• _Exercise instructions_:
Rewrite all the records with every "moved" replaced by "shifted" and nothing else changed. Omit the pictures from your answer.

• _Data records_:
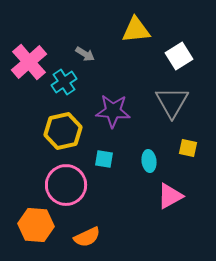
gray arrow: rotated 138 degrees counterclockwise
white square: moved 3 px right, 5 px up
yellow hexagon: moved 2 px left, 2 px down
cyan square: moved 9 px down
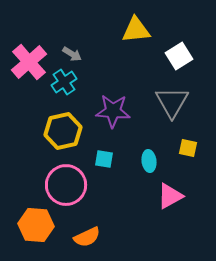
gray arrow: moved 13 px left
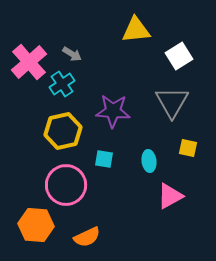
cyan cross: moved 2 px left, 2 px down
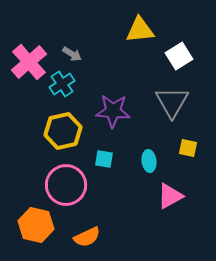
yellow triangle: moved 4 px right
orange hexagon: rotated 8 degrees clockwise
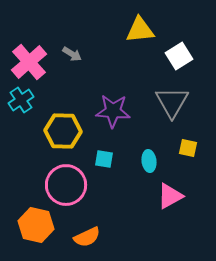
cyan cross: moved 41 px left, 16 px down
yellow hexagon: rotated 15 degrees clockwise
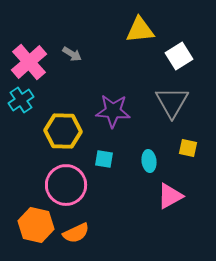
orange semicircle: moved 11 px left, 4 px up
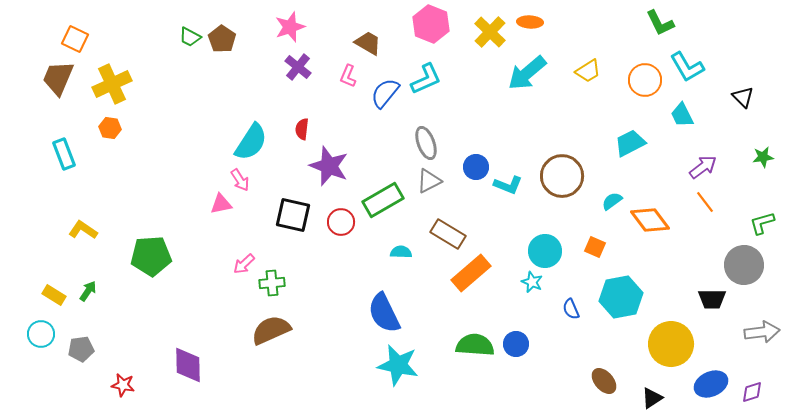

• _Problem solution_:
gray arrow: rotated 138 degrees counterclockwise
white square: shifted 3 px right, 5 px up
yellow hexagon: shifted 2 px left, 2 px down
cyan square: shifted 9 px down
gray arrow: shifted 13 px left
cyan cross: shifted 2 px left, 2 px down
yellow triangle: shifted 4 px right
orange hexagon: rotated 8 degrees clockwise
cyan cross: shifted 41 px left, 16 px down
yellow hexagon: rotated 15 degrees clockwise
orange semicircle: shifted 11 px left, 4 px up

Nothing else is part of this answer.